Material provided:

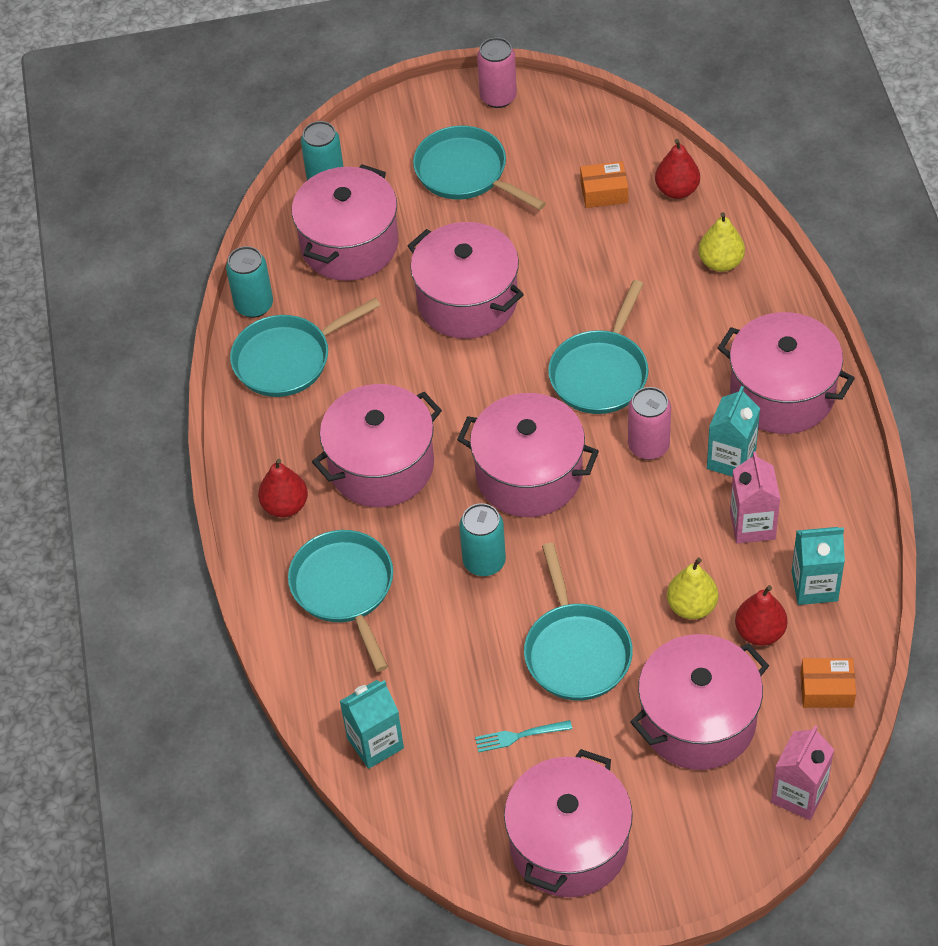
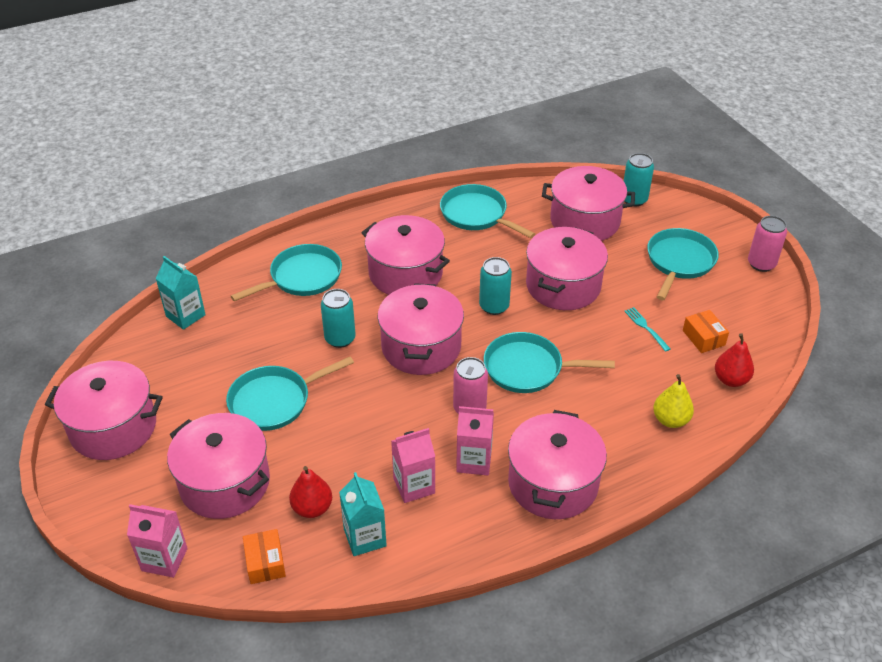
camera: 70 degrees right, 10 degrees down
(254, 305) = (514, 191): turquoise can -> turquoise can (494, 306)
(285, 506) = (360, 238): red pear -> none
(519, 736) = (199, 384): turquoise fork -> turquoise fork (645, 327)
(691, 606) = (327, 461): yellow pear -> none
(731, 459) = (474, 461): turquoise carton -> pink carton

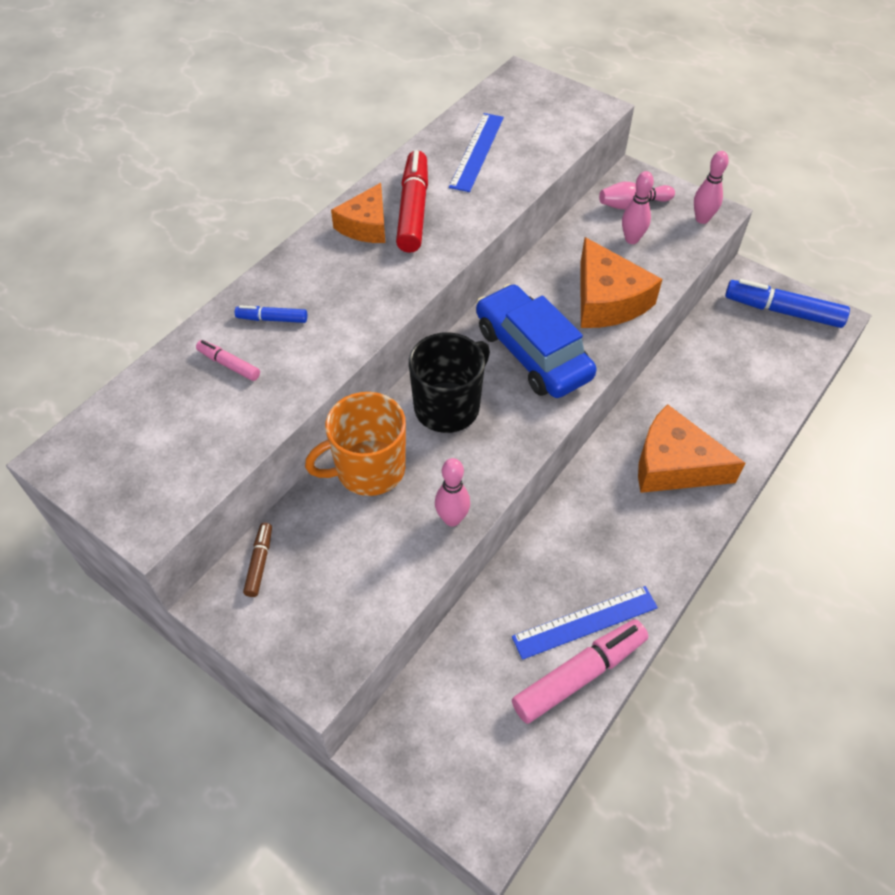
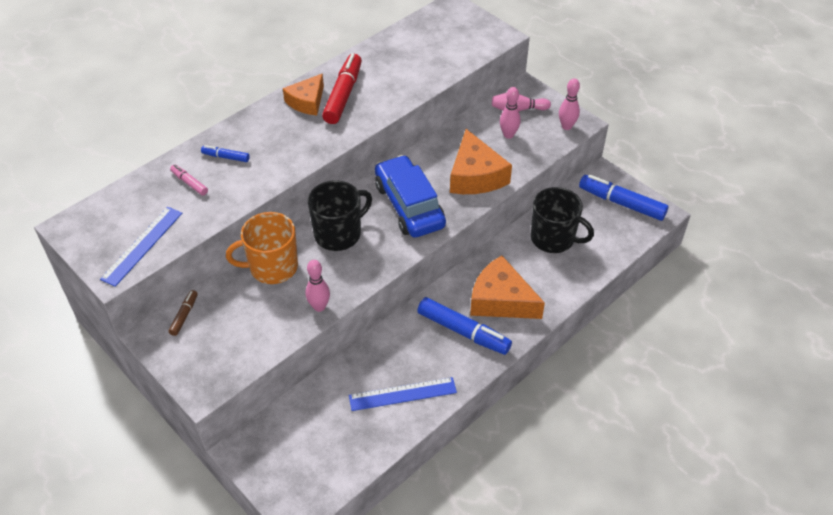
camera: 10 degrees right, 5 degrees down
(476, 151) = (401, 58): blue ruler -> blue ruler (142, 245)
(579, 675) = (387, 427): pink marker -> none
(638, 517) = (463, 331): none -> blue marker
(714, 370) = (553, 238): none -> black mug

What to produce: Exact copy, no pictures: please print every record above as written.

Result below:
camera: 70 degrees right, 10 degrees down
(254, 305) = (514, 191): turquoise can -> turquoise can (494, 306)
(285, 506) = (360, 238): red pear -> none
(519, 736) = (199, 384): turquoise fork -> turquoise fork (645, 327)
(691, 606) = (327, 461): yellow pear -> none
(731, 459) = (474, 461): turquoise carton -> pink carton

camera: 10 degrees right, 5 degrees down
(476, 151) = (401, 58): blue ruler -> blue ruler (142, 245)
(579, 675) = (387, 427): pink marker -> none
(638, 517) = (463, 331): none -> blue marker
(714, 370) = (553, 238): none -> black mug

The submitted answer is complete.